Required work -> Of the entries below, return exactly those lines that fall between the one containing "C7: 3.3uF (plus" and the one containing "R17: 18k (COM, IC1/PA3) -> none", the two end lines included.

Data records ->
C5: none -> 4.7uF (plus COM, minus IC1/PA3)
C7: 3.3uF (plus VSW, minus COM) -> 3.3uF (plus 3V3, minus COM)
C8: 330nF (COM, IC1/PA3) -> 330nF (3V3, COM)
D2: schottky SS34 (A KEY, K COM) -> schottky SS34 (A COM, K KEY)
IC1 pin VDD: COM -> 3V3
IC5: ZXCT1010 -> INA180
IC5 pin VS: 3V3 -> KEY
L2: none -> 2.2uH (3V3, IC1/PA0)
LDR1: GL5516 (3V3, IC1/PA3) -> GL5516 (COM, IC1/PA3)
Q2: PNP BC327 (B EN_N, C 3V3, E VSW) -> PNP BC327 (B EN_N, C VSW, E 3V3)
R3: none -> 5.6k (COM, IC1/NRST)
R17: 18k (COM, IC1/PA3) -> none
---
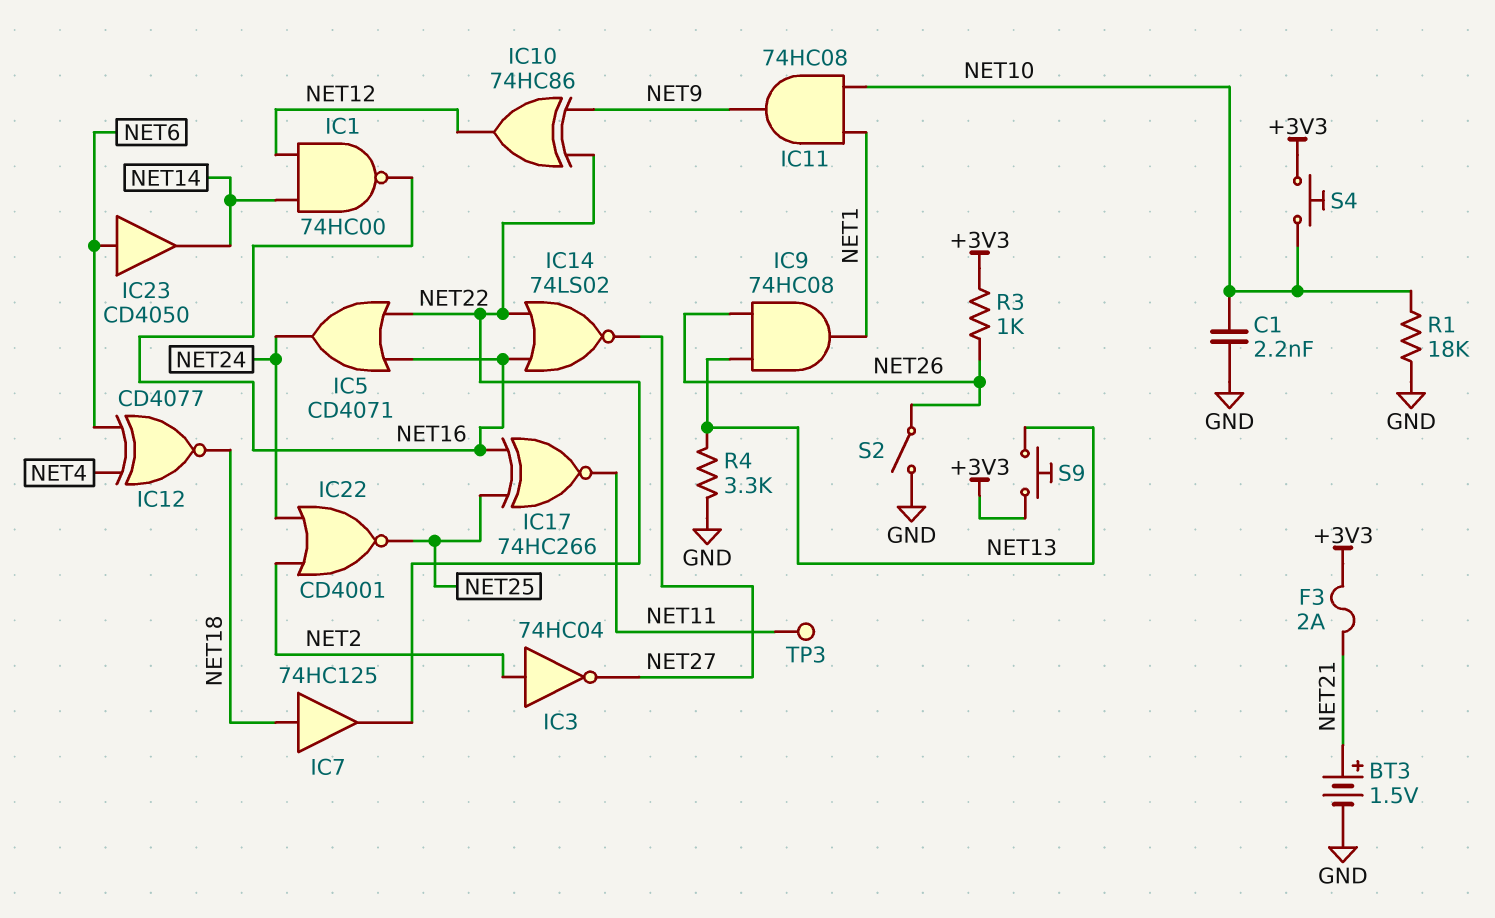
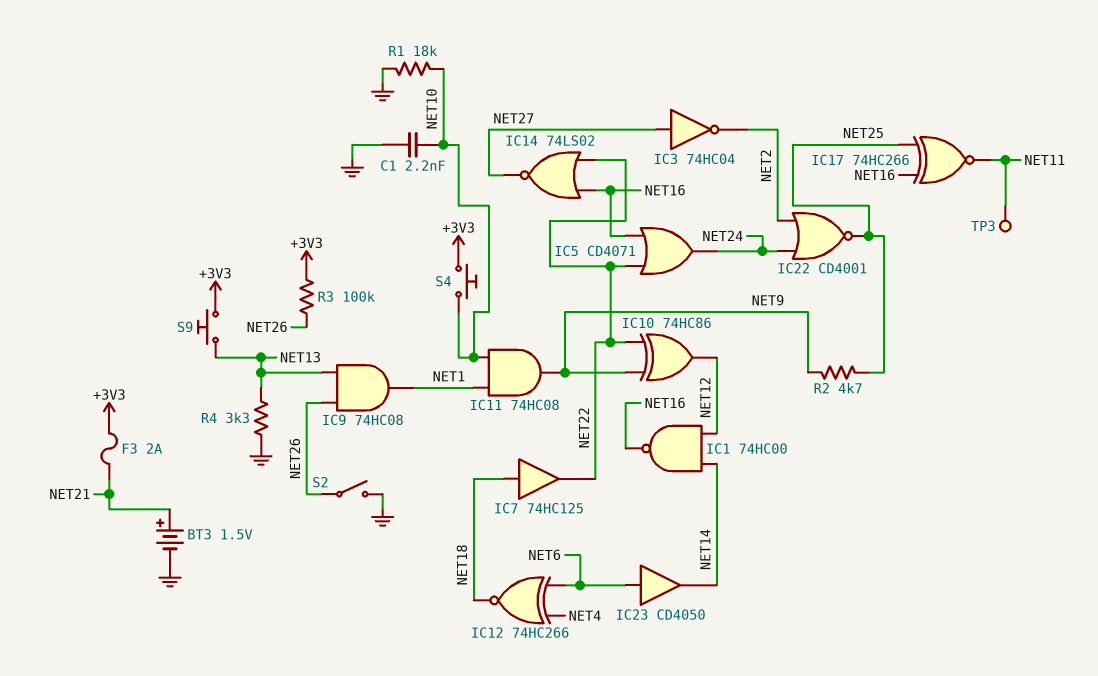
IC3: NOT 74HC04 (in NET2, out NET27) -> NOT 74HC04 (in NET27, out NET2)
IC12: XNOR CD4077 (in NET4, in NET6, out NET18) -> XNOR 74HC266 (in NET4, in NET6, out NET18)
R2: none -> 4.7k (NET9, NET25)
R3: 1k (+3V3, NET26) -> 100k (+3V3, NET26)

Task solution ->
C7: 3.3uF (plus VSW, minus COM) -> 3.3uF (plus 3V3, minus COM)
C8: 330nF (COM, IC1/PA3) -> 330nF (3V3, COM)
D2: schottky SS34 (A KEY, K COM) -> schottky SS34 (A COM, K KEY)
IC1 pin VDD: COM -> 3V3
IC5: ZXCT1010 -> INA180
IC5 pin VS: 3V3 -> KEY
L2: none -> 2.2uH (3V3, IC1/PA0)
LDR1: GL5516 (3V3, IC1/PA3) -> GL5516 (COM, IC1/PA3)
Q2: PNP BC327 (B EN_N, C 3V3, E VSW) -> PNP BC327 (B EN_N, C VSW, E 3V3)
R3: none -> 5.6k (COM, IC1/NRST)
R17: 18k (COM, IC1/PA3) -> none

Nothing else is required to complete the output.